An exact transcription of all the data is required; the pictures are to be left out.

────────────────────────────────────────

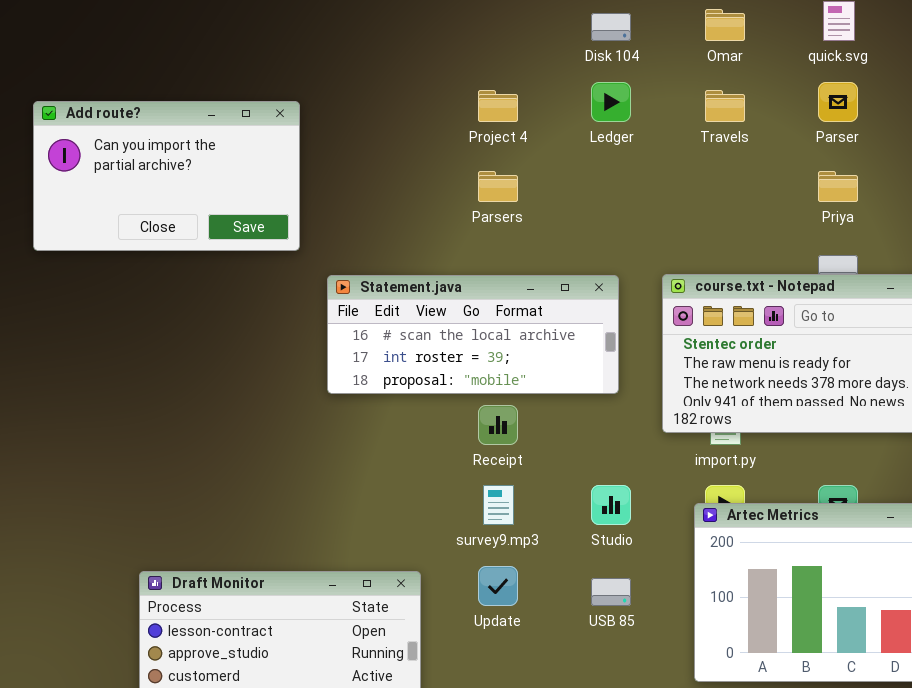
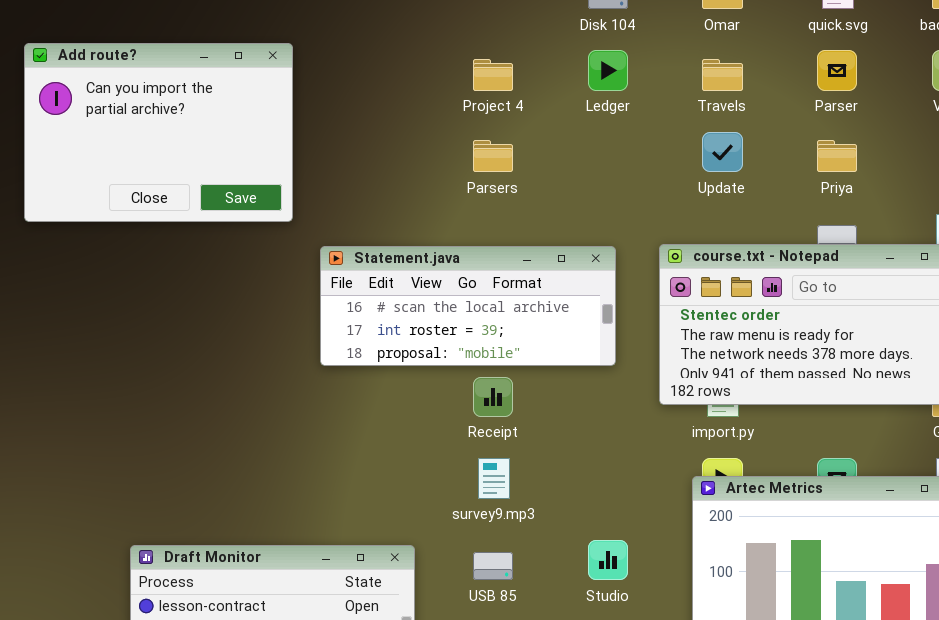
Add route?: [33,101,300,251] -> [24,43,293,222], resized
Studio: [591,485,631,525] -> [588,540,628,580], moved
Update: [478,566,518,606] -> [702,132,743,172], moved
USB 85: [591,578,631,606] -> [473,552,513,580], moved

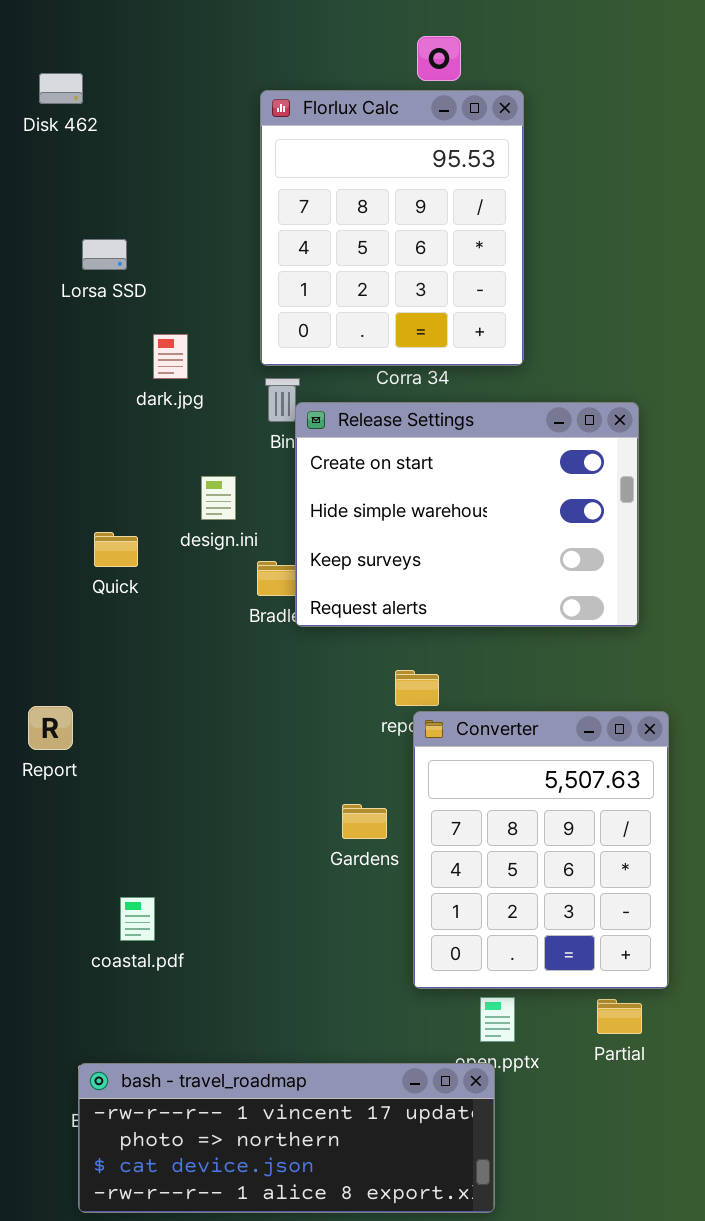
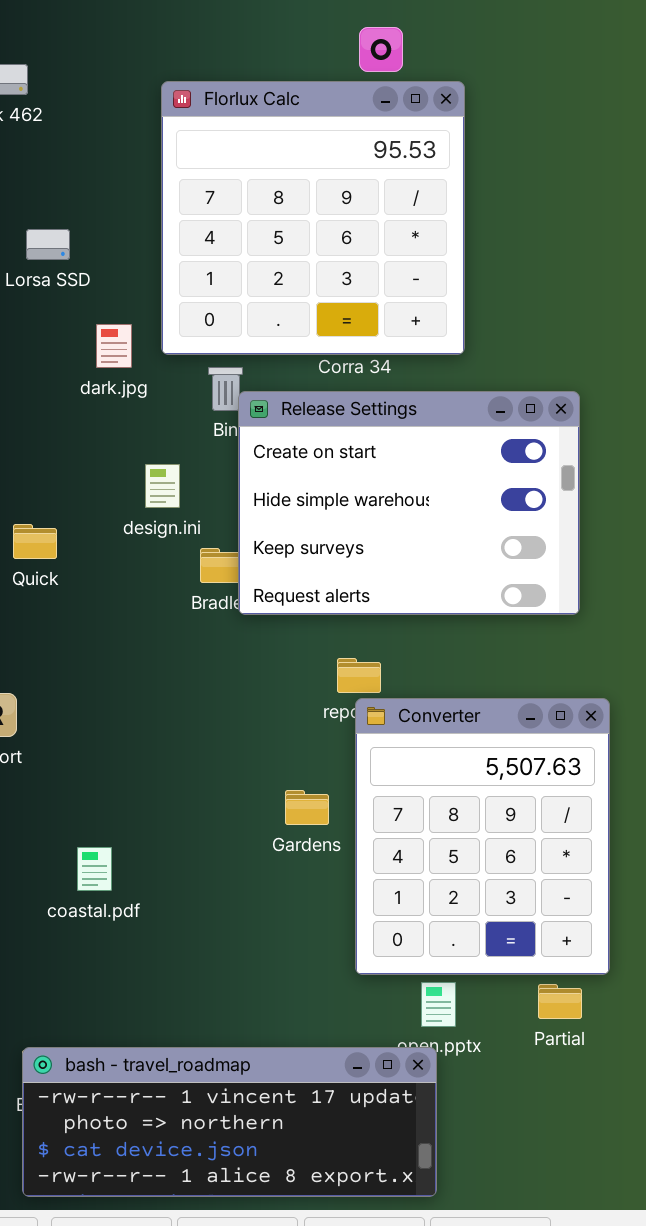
Florlux Calc: [260,90,524,366] -> [161,81,465,355], resized
Quick: [94,532,138,567] -> [13,524,57,559], moved
coastal.pdf: [120,897,155,941] -> [77,847,112,891], moved

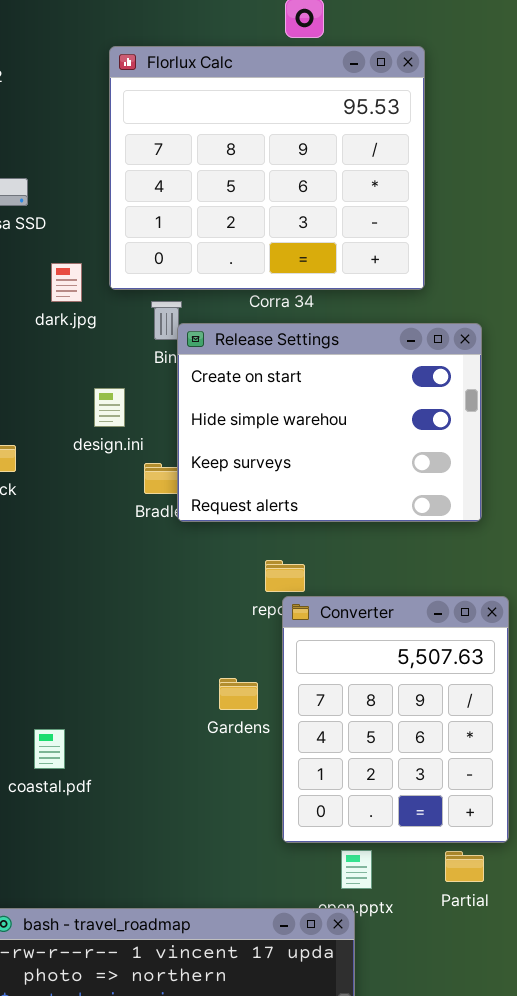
Florlux Calc: [161,81,465,355] -> [109,46,425,290], resized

────────────────────────────────────────

Exercise output:
Add route?: [33,101,300,251] -> [24,43,293,222], resized
Studio: [591,485,631,525] -> [588,540,628,580], moved
Update: [478,566,518,606] -> [702,132,743,172], moved
USB 85: [591,578,631,606] -> [473,552,513,580], moved

Florlux Calc: [260,90,524,366] -> [161,81,465,355], resized
Quick: [94,532,138,567] -> [13,524,57,559], moved
coastal.pdf: [120,897,155,941] -> [77,847,112,891], moved

Florlux Calc: [161,81,465,355] -> [109,46,425,290], resized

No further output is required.